#### Aim of the task
Please copy out every line of the listing below in which the word "blue" appears.

#### Record set
——
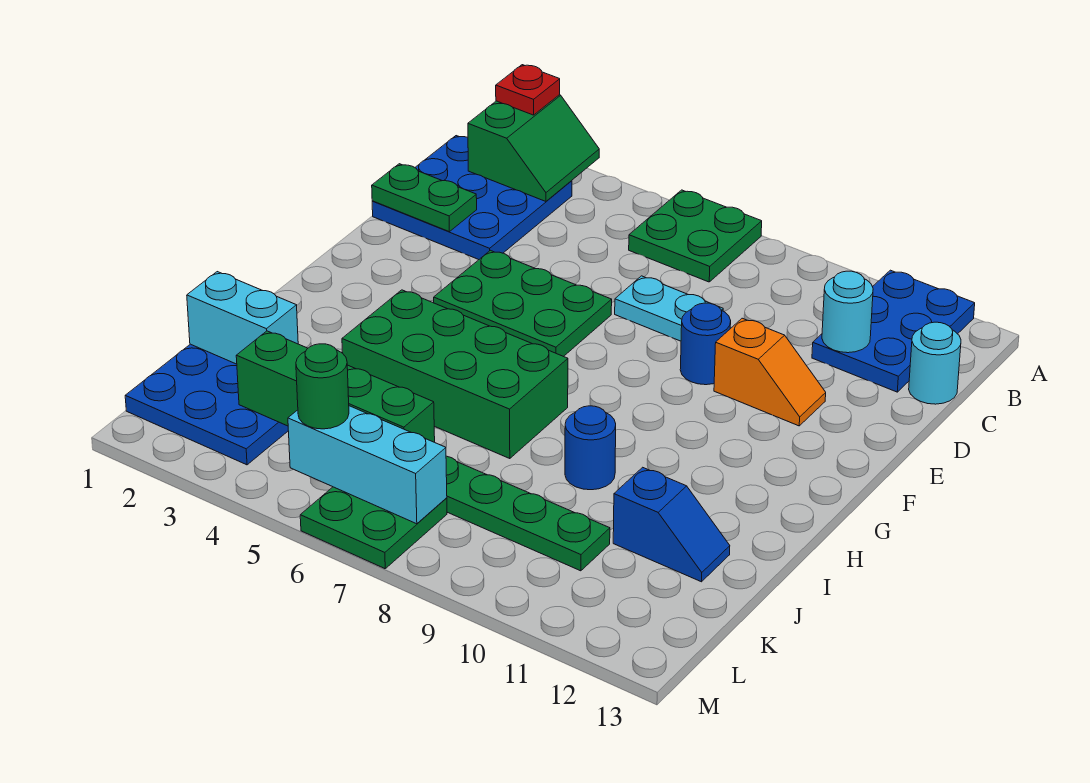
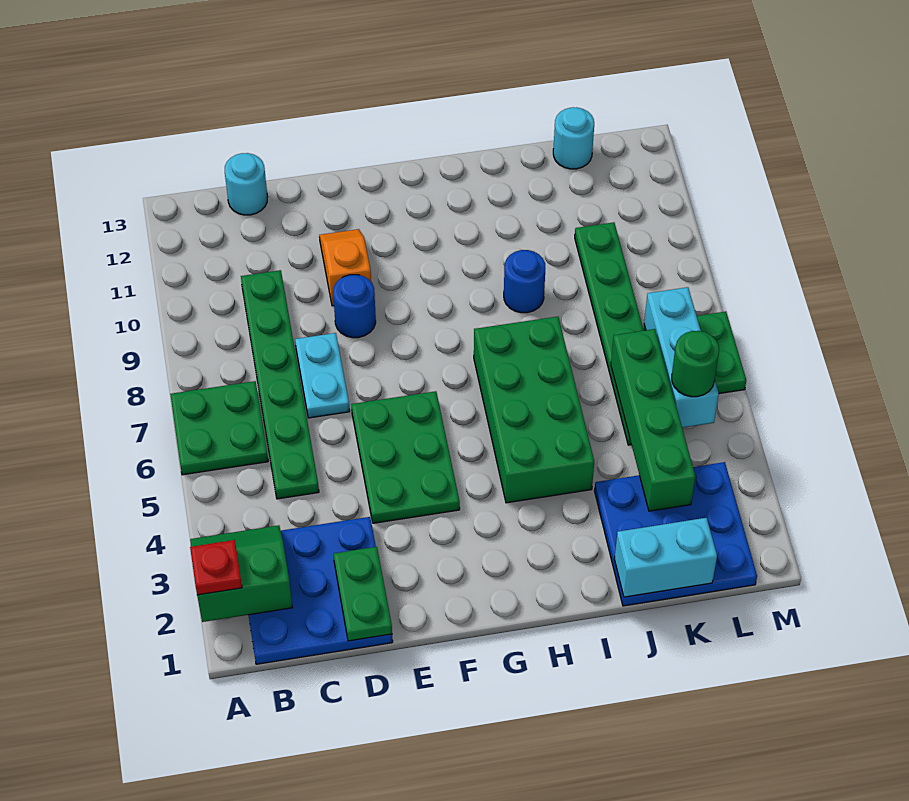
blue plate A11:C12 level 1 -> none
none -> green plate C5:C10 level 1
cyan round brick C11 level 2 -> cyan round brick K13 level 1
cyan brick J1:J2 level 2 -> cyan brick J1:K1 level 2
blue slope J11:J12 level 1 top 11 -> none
——
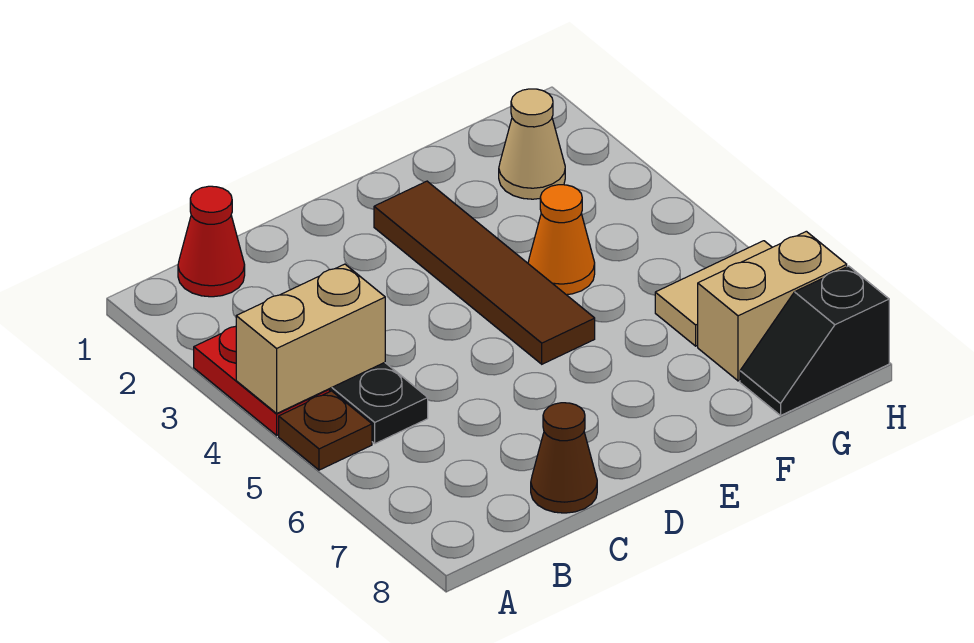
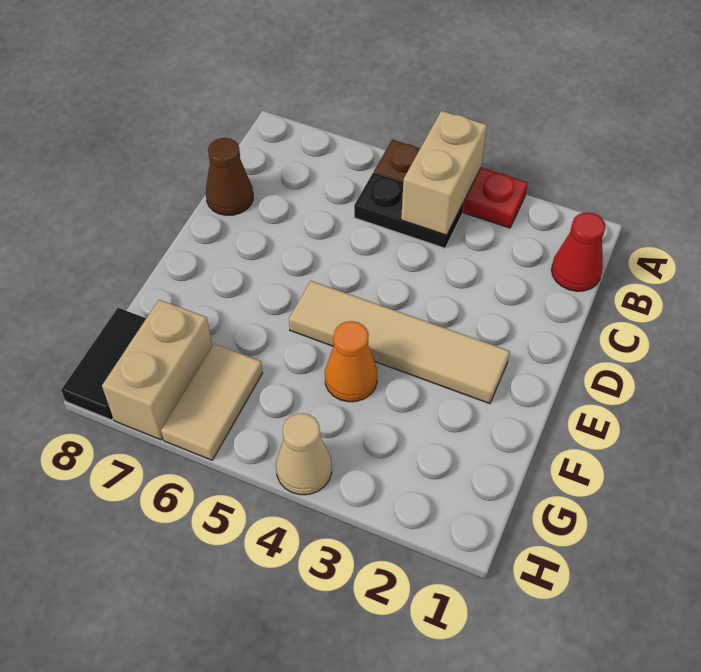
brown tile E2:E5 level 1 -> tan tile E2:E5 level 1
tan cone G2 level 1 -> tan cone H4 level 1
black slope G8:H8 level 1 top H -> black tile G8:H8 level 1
——
#### Solution to the problem
blue plate A11:C12 level 1 -> none
blue slope J11:J12 level 1 top 11 -> none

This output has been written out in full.